PROBLEM TO WORK ON
Look below for the line containing "<521,192,596,287> to <312,148,391,245>"; from there, print each line exactly up to and including the line containing "<715,317,740,349> = <792,365,855,420> x2.06", and stop.

AVAILABLE RECORDS

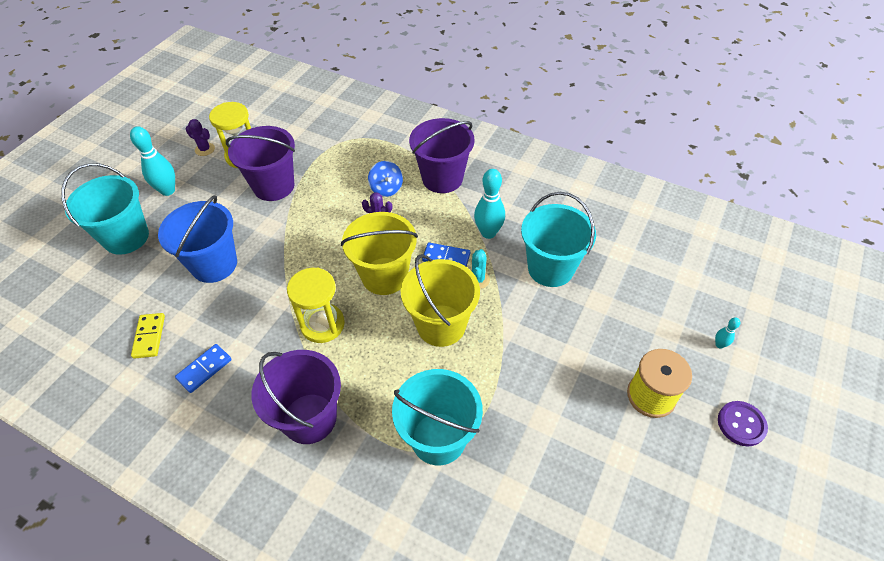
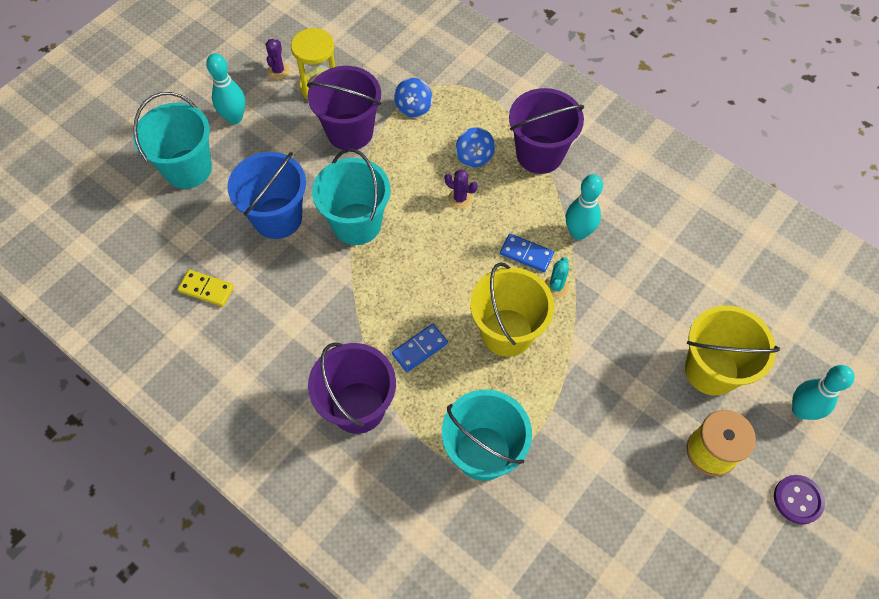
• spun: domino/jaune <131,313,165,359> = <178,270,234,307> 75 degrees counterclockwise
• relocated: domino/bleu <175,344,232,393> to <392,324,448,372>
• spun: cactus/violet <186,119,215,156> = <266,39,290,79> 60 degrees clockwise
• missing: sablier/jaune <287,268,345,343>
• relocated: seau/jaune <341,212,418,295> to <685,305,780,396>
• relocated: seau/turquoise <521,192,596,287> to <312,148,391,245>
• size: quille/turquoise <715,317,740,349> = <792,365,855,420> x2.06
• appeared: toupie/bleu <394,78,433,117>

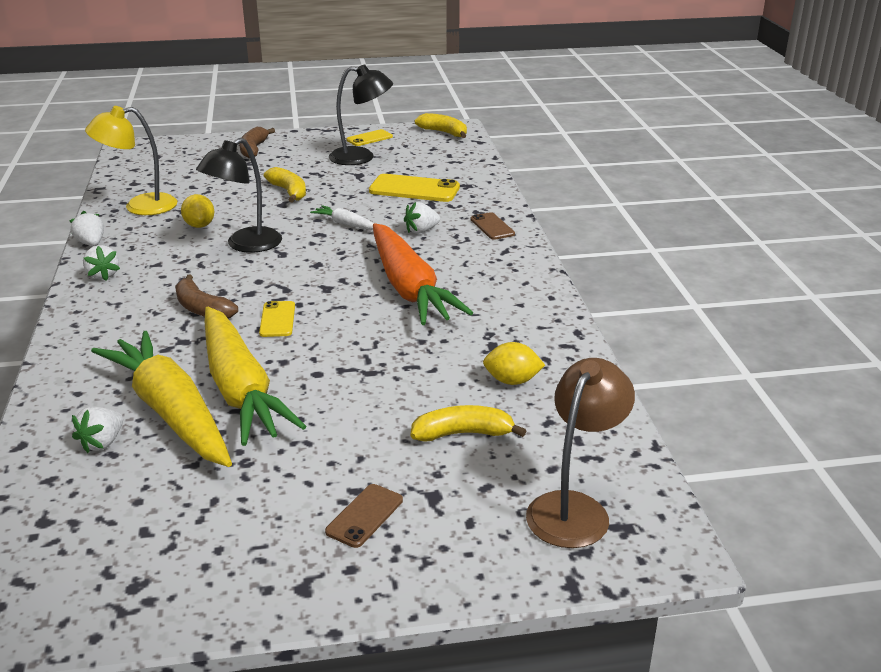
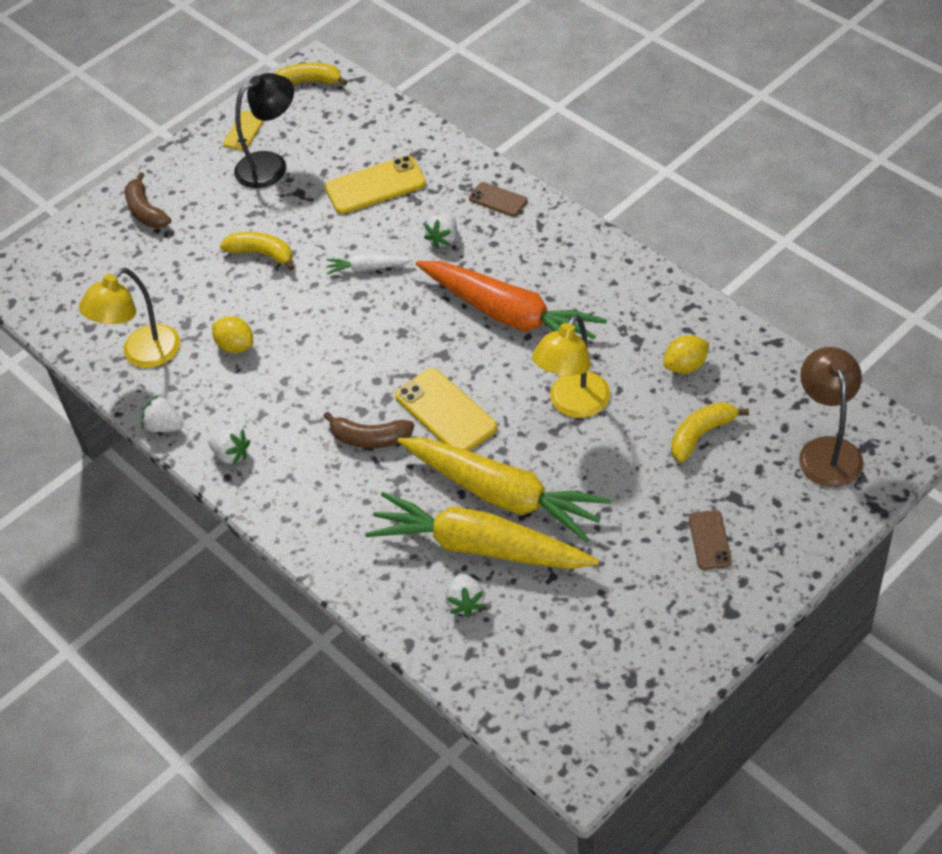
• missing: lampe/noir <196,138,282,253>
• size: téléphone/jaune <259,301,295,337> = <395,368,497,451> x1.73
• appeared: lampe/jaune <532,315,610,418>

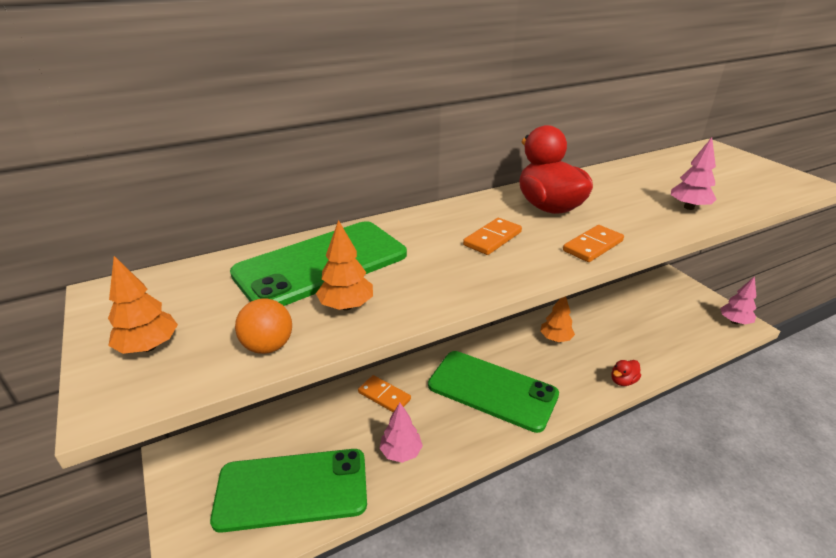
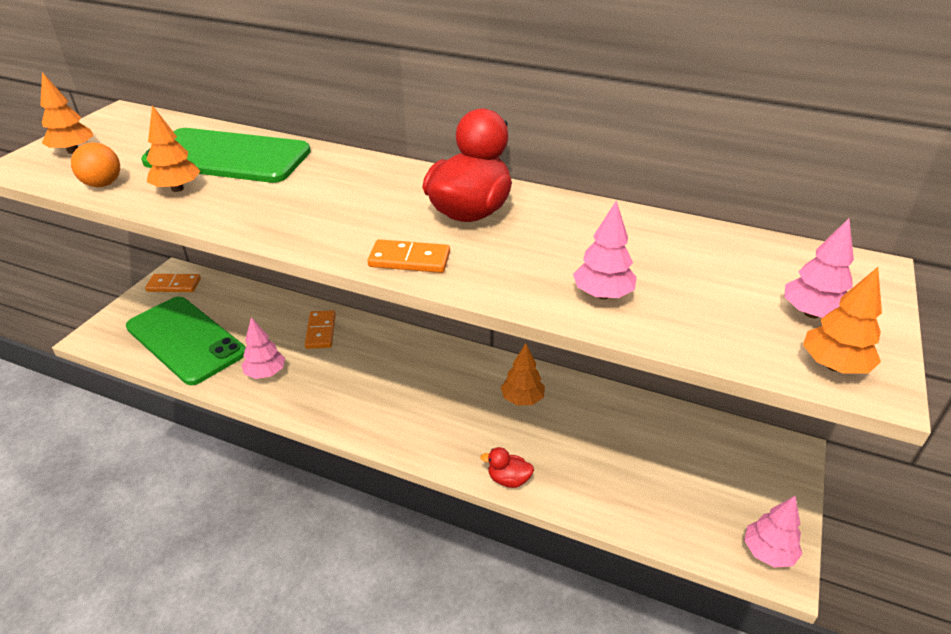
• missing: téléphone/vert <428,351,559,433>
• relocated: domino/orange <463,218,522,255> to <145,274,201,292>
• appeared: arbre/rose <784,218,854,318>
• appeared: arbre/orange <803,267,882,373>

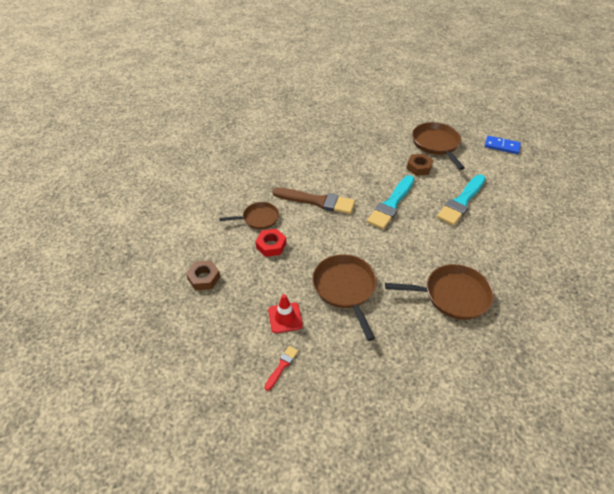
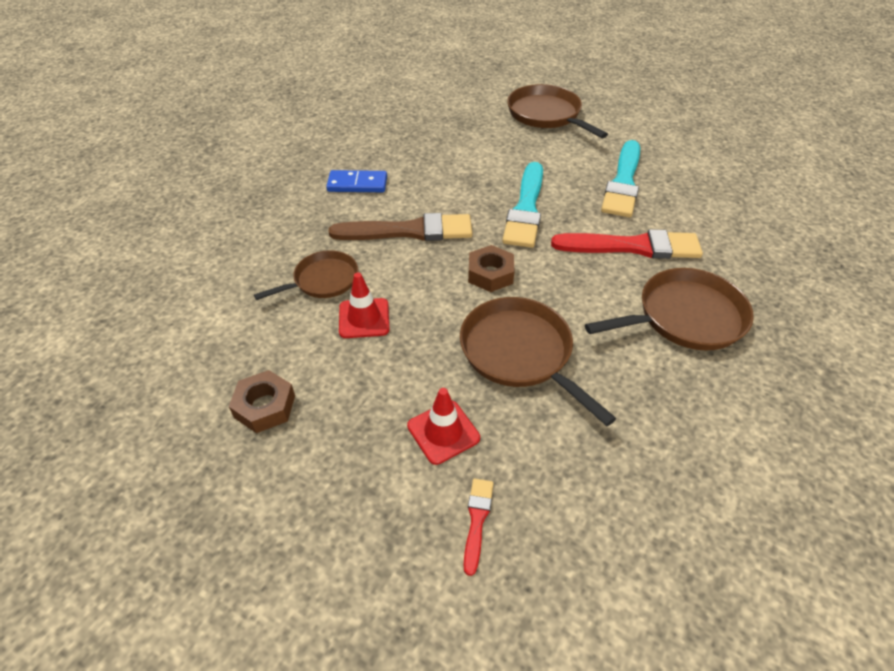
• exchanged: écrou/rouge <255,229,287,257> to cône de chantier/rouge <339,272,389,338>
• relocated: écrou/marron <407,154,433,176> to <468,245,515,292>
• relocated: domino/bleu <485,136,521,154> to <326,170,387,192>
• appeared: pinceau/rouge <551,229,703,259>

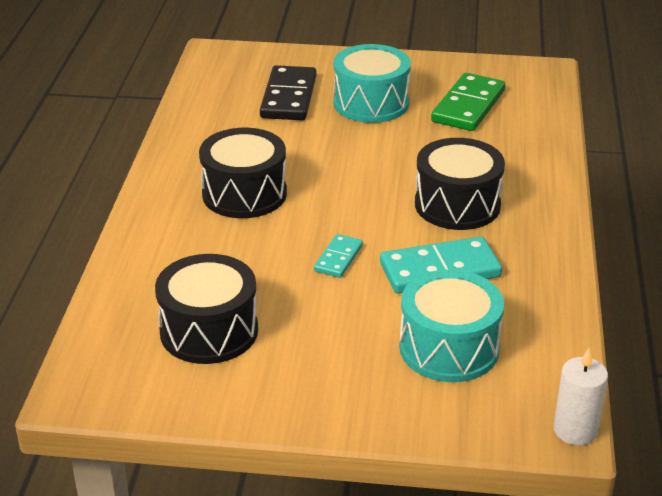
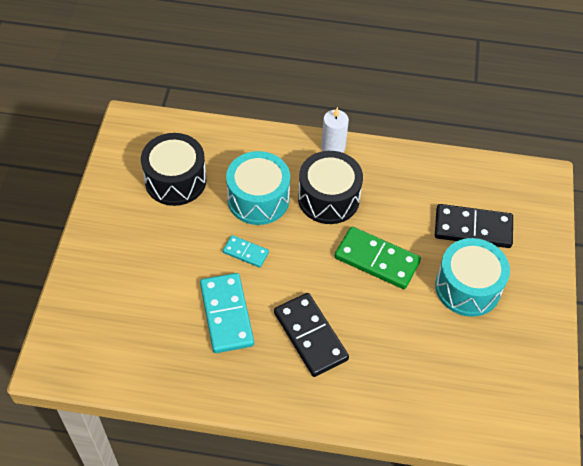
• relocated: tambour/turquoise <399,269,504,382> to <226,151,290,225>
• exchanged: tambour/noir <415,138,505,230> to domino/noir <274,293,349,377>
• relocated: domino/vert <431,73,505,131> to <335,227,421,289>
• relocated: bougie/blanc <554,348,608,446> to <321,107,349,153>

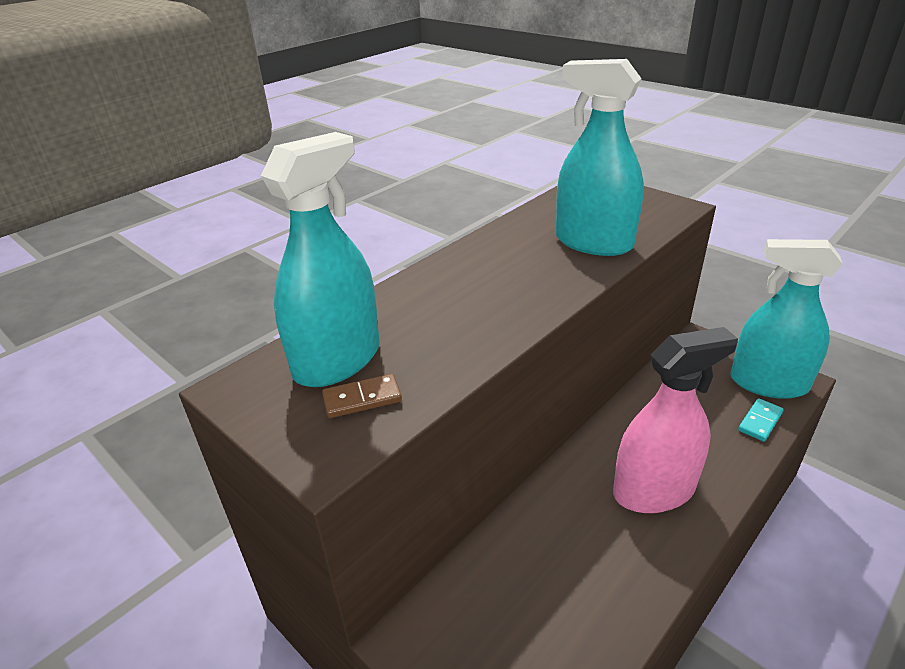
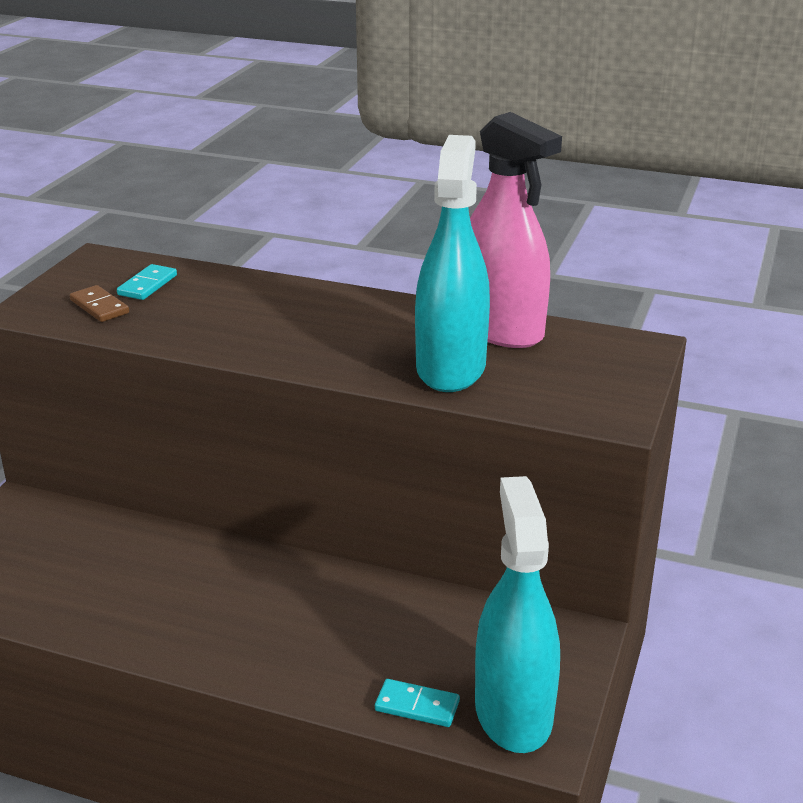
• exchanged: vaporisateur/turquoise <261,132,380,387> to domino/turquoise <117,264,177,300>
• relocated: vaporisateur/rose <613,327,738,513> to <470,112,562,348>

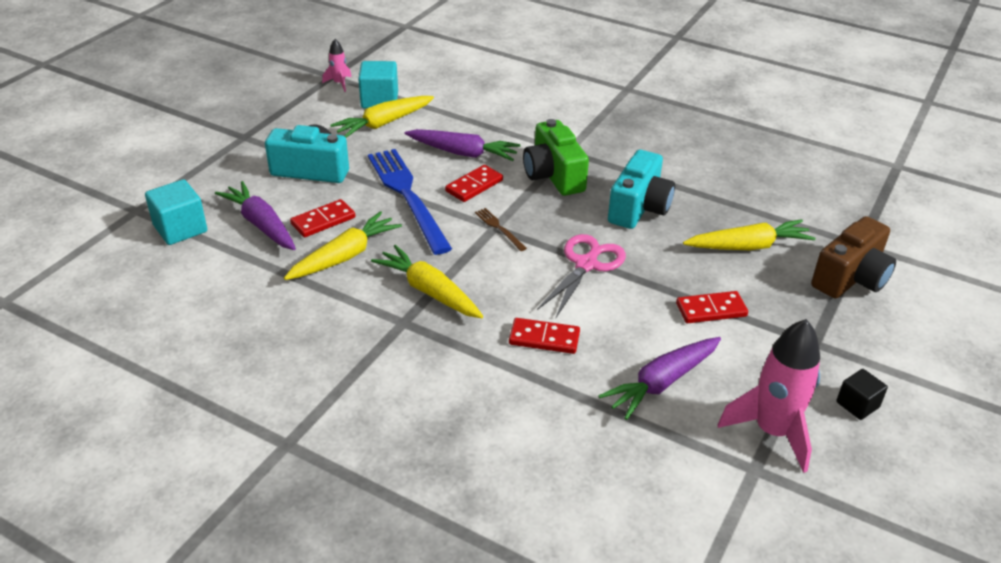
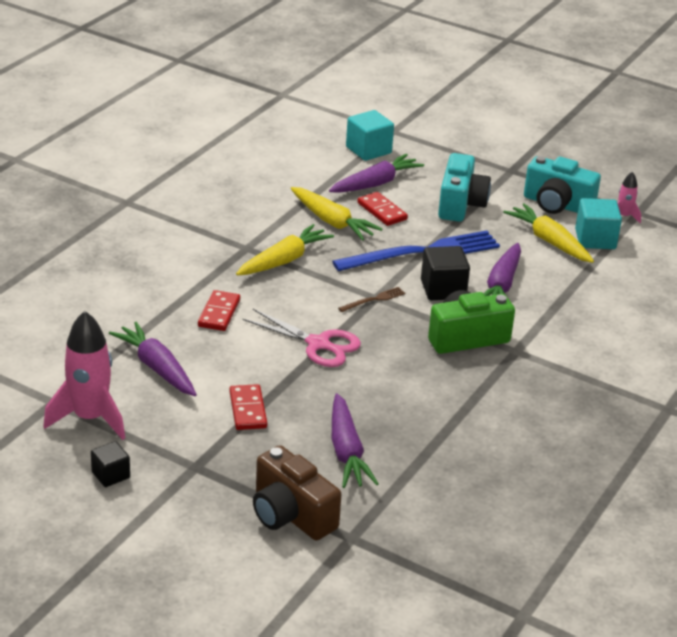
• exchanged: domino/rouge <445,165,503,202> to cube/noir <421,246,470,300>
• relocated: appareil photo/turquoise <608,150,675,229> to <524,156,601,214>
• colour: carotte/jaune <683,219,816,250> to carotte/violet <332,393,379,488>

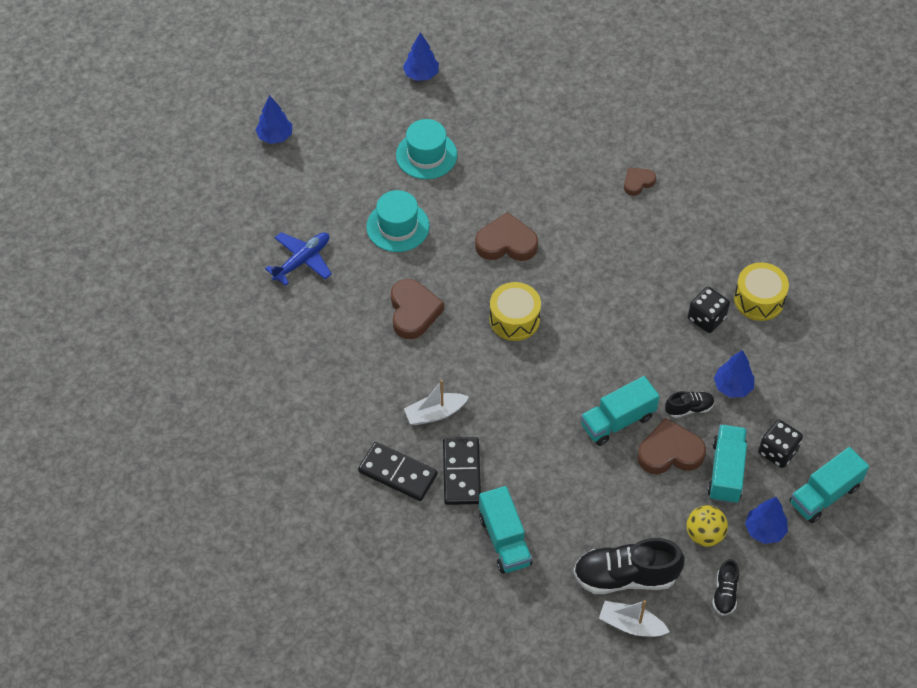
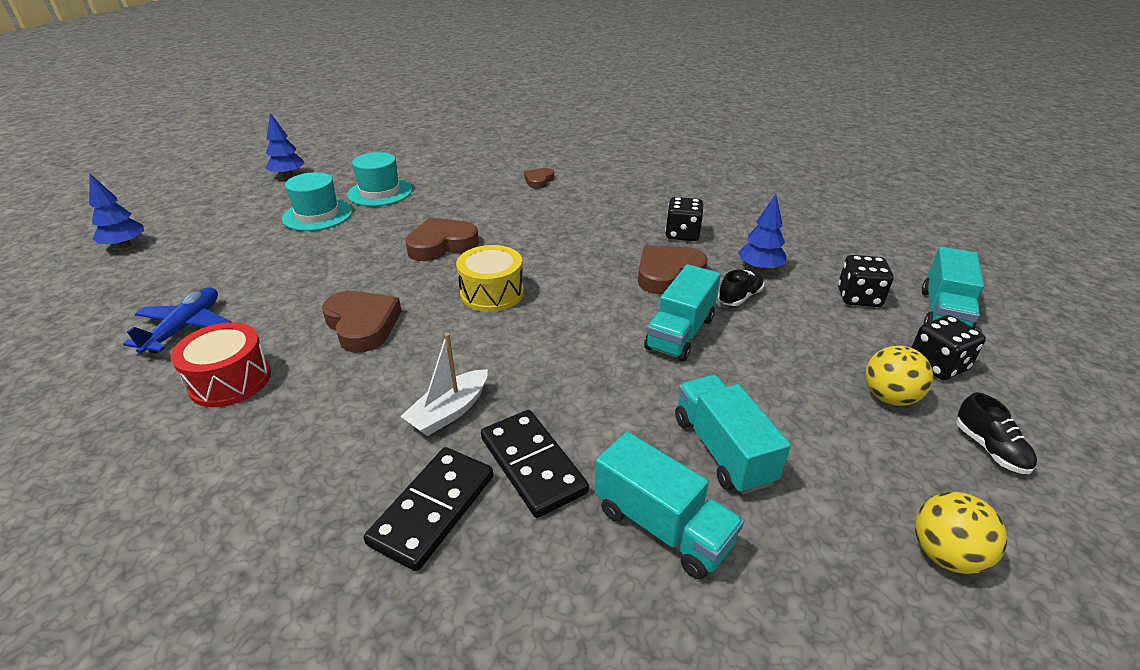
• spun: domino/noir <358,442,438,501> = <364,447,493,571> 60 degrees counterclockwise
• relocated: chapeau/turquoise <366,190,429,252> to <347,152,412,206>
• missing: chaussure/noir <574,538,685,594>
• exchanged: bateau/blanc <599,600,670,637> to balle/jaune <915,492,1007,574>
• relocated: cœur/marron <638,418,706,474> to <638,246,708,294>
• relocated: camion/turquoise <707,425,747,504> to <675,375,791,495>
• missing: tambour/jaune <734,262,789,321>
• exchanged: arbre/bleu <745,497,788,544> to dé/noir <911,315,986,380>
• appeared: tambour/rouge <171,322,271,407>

THE COMPLETED TASK
• relocated: seau/turquoise <521,192,596,287> to <312,148,391,245>
• size: quille/turquoise <715,317,740,349> = <792,365,855,420> x2.06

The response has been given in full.